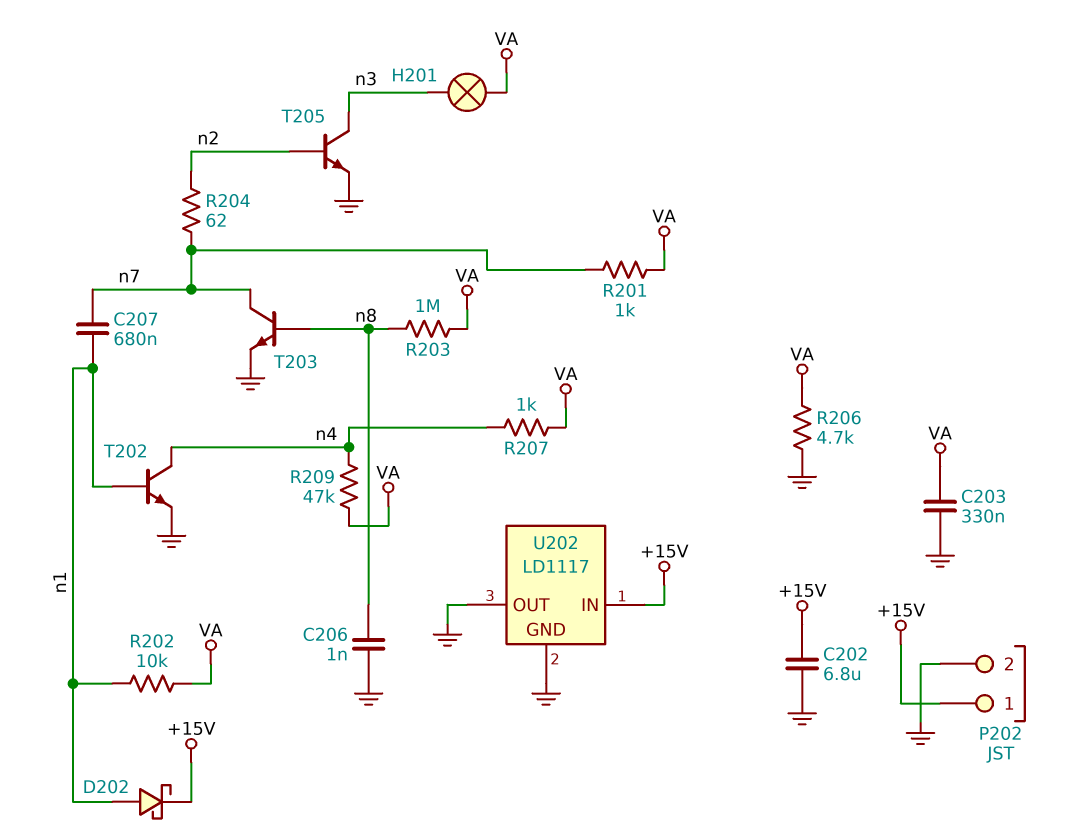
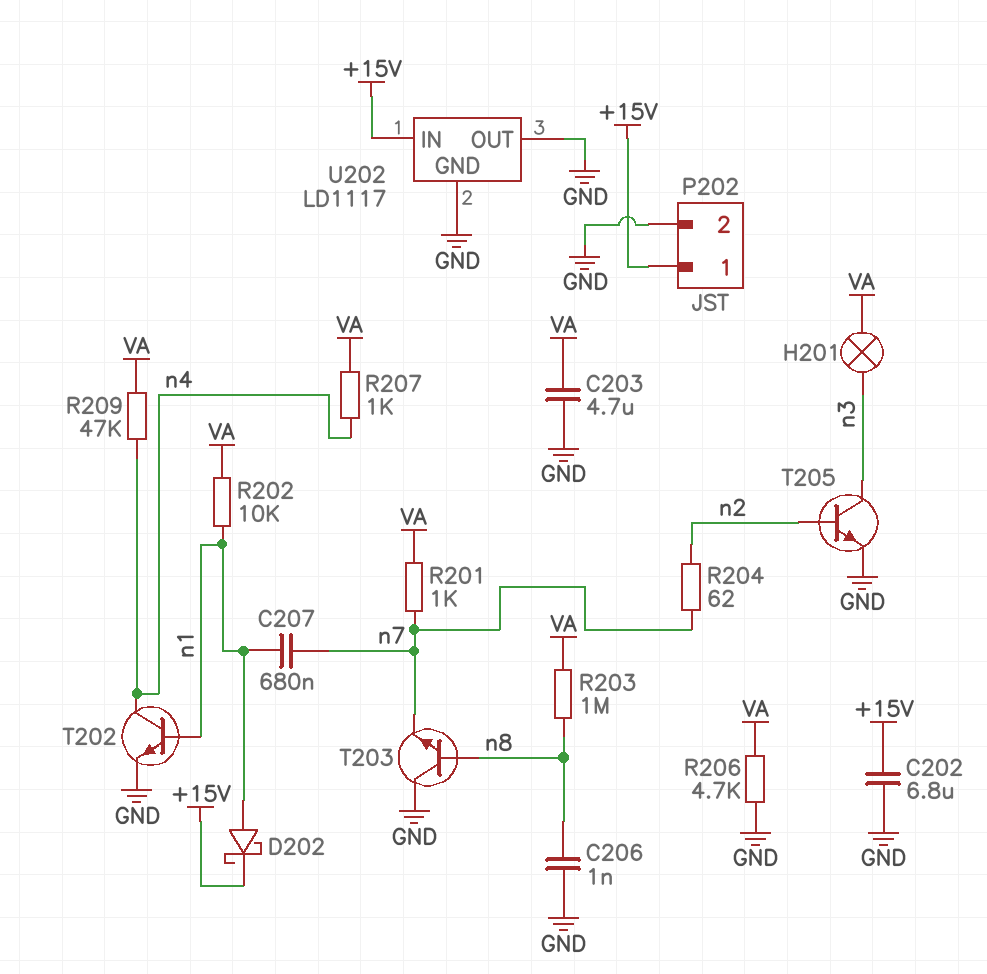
C203: 330nF (GND, VA) -> 4.7uF (GND, VA)
T203: NPN (B n8, C n7, E GND) -> NPN (B n8, C GND, E n7)

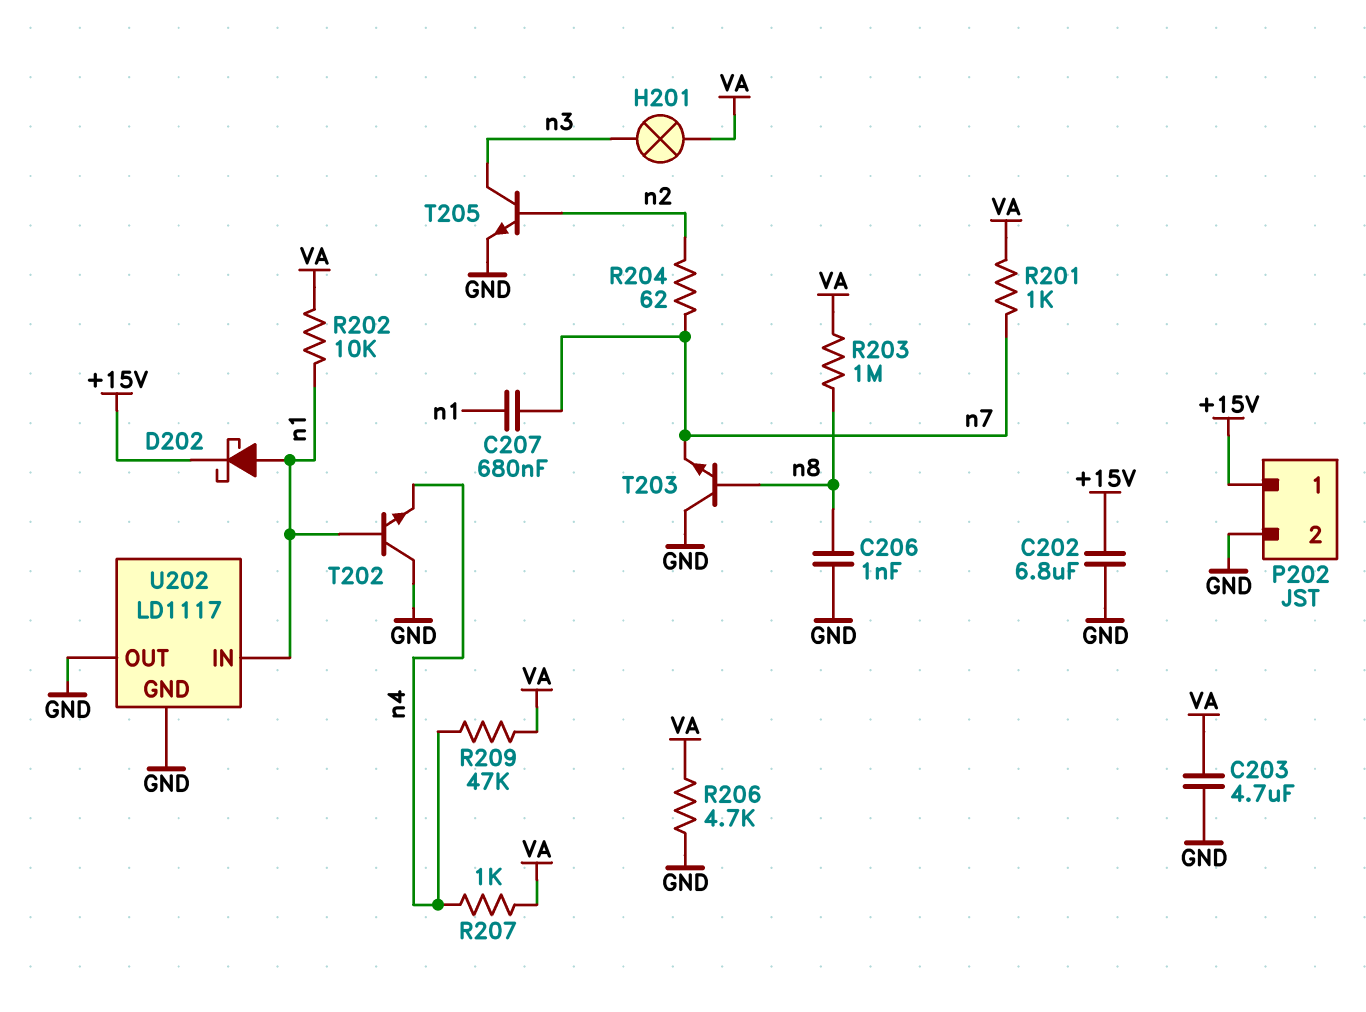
T202: NPN (B n1, C n4, E GND) -> NPN (B n1, C GND, E n4)
U202 pin IN: +15V -> n1

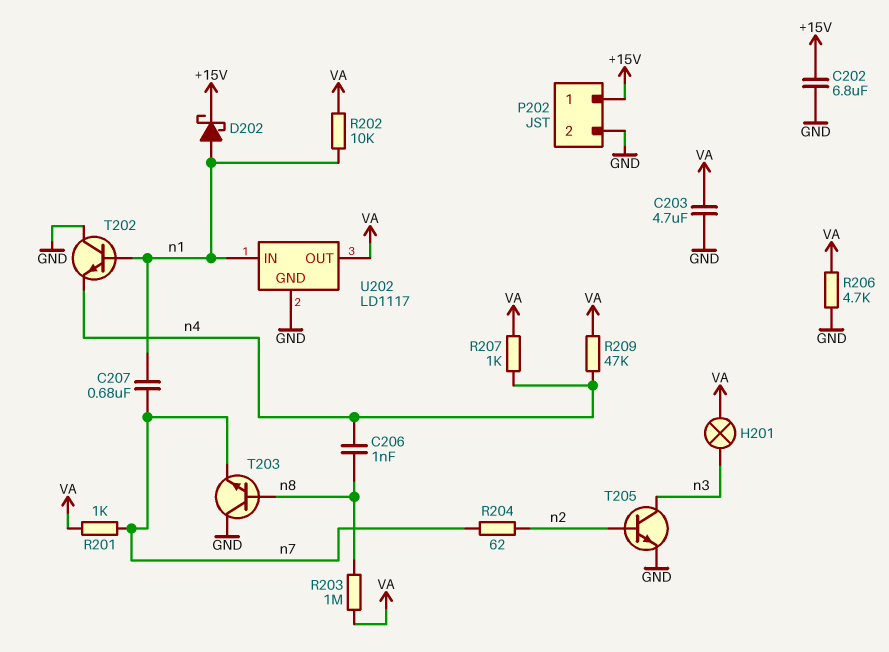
C206: 1nF (GND, n8) -> 1nF (n4, n8)
U202 pin OUT: GND -> VA

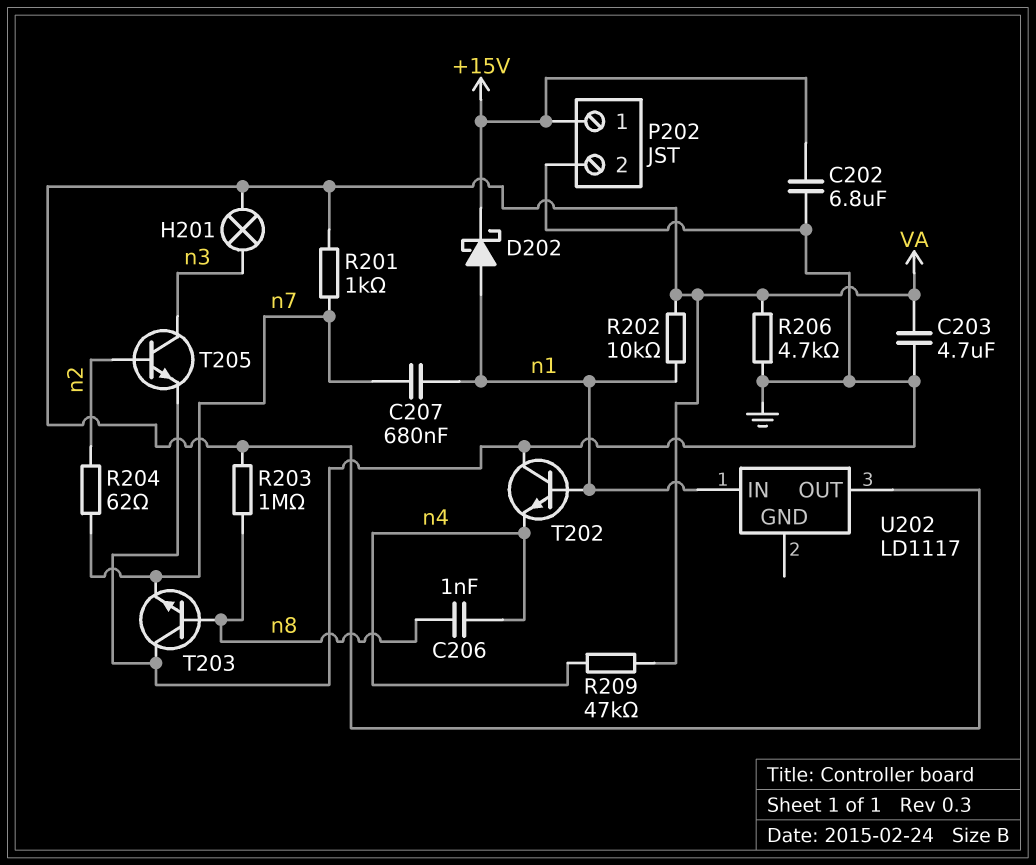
R207: 1k (VA, n4) -> none
U202 pin GND: GND -> none

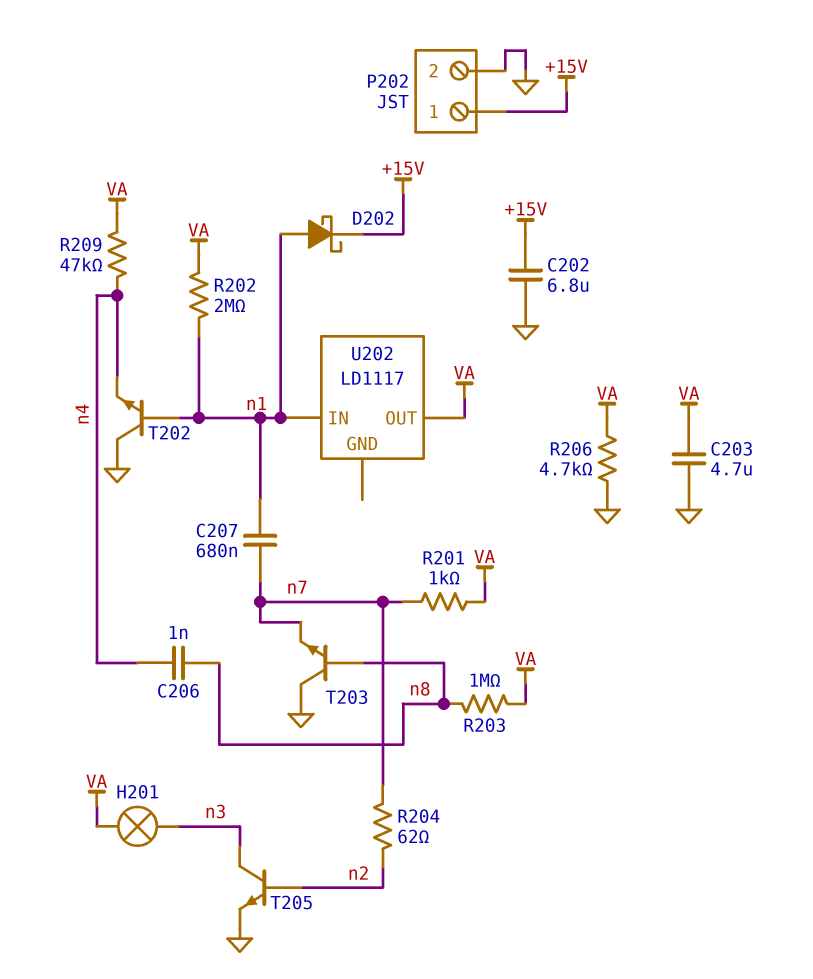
R202: 10k (VA, n1) -> 2M (VA, n1)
------------------------------------------------------------
_Exercise goal_
All lines above containing the string "none" are to be collected.

_Result for this task_
R207: 1k (VA, n4) -> none
U202 pin GND: GND -> none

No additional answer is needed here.